▶ **Your task**
Go through the following listing and count each line that contains the string "cyan"; the answer is that number alone.
*****
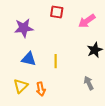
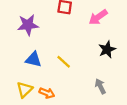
yellow line: (56, 61) -> (64, 62), turned -48
orange arrow: (41, 89) -> (47, 93), turned -56

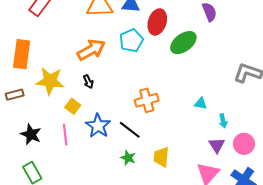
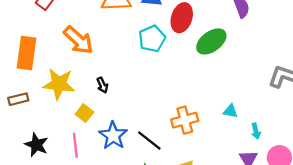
orange arrow: (91, 50) -> (78, 40), moved, turned 72
orange cross: (147, 100) -> (185, 120), moved

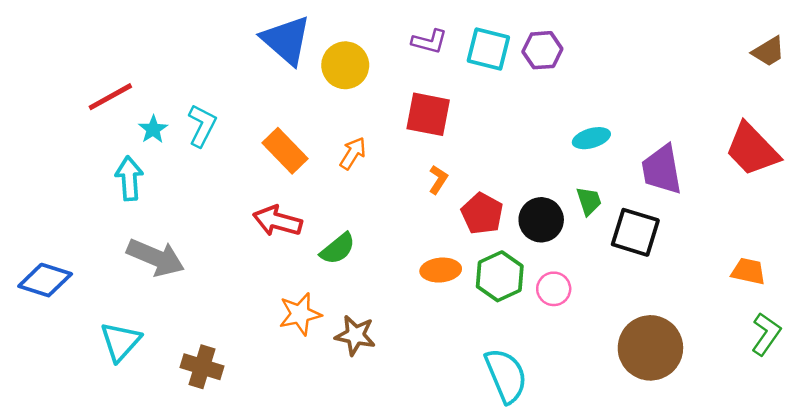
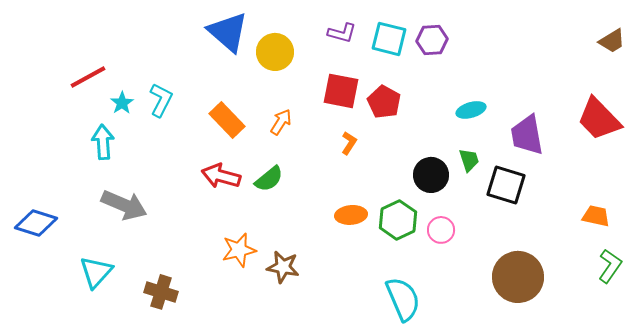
red pentagon: (482, 213) -> (384, 102), moved
green semicircle: (338, 249) -> (269, 179), moved

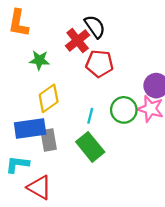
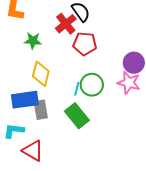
yellow diamond: (49, 98) -> (41, 74), turned -40
green circle: (124, 110) -> (92, 85), moved

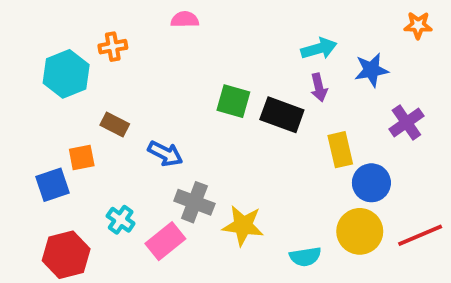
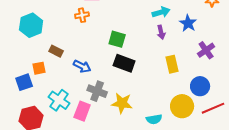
orange cross: (113, 47) -> (82, 15), moved
blue star: (371, 70) -> (188, 23), turned -30
black rectangle: (282, 115) -> (124, 63), moved
blue circle: (371, 183) -> (200, 86), moved
cyan cross: (121, 220) -> (59, 100), size x1.5
pink rectangle: (165, 241) -> (82, 111), turned -30

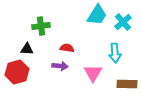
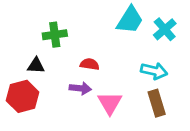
cyan arrow: (115, 53) -> (154, 71), turned -72
pink triangle: (93, 73) -> (110, 103), moved
brown rectangle: (127, 84) -> (157, 103), moved, turned 72

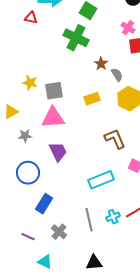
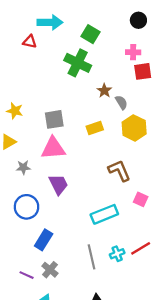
pink cross: (128, 28) -> (133, 52), turned -32
yellow star: (30, 83) -> (15, 111), moved
gray cross: (59, 232) -> (50, 270), moved

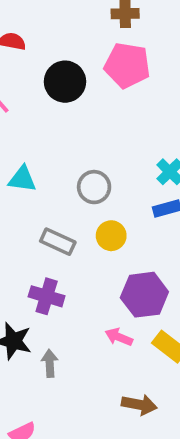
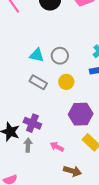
cyan triangle: (22, 179) -> (37, 55), moved
purple cross: (47, 296) -> (32, 123), moved
pink arrow: (119, 337) -> (57, 147), moved

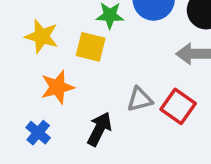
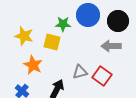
orange star: (57, 87) -> (33, 65), turned -30

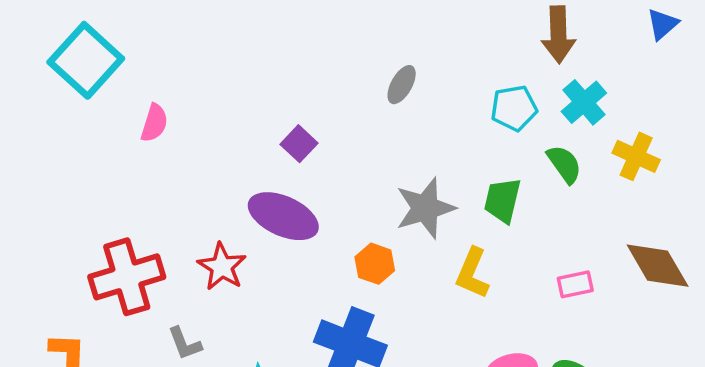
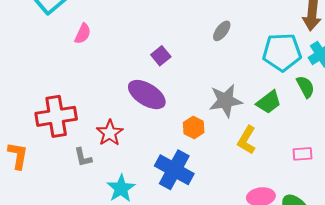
cyan pentagon: (514, 108) -> (282, 52), size x1.5
green trapezoid: (502, 200) -> (269, 102), turned -148
red star: (222, 267) -> (110, 133), moved

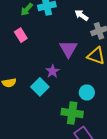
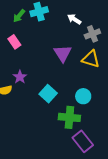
purple star: (53, 71) -> (20, 77), moved
cyan square: (40, 87) -> (48, 94), moved

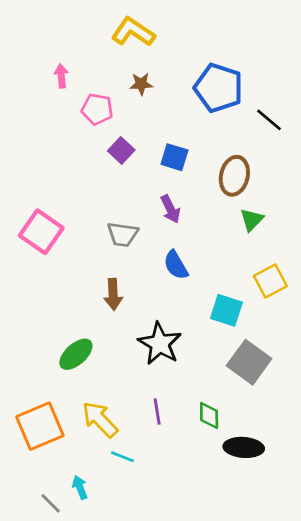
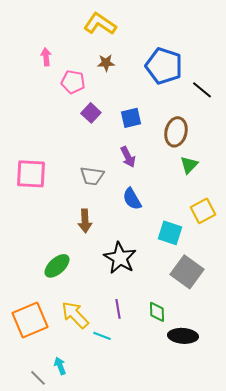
*****
▶ **Output of the task**
5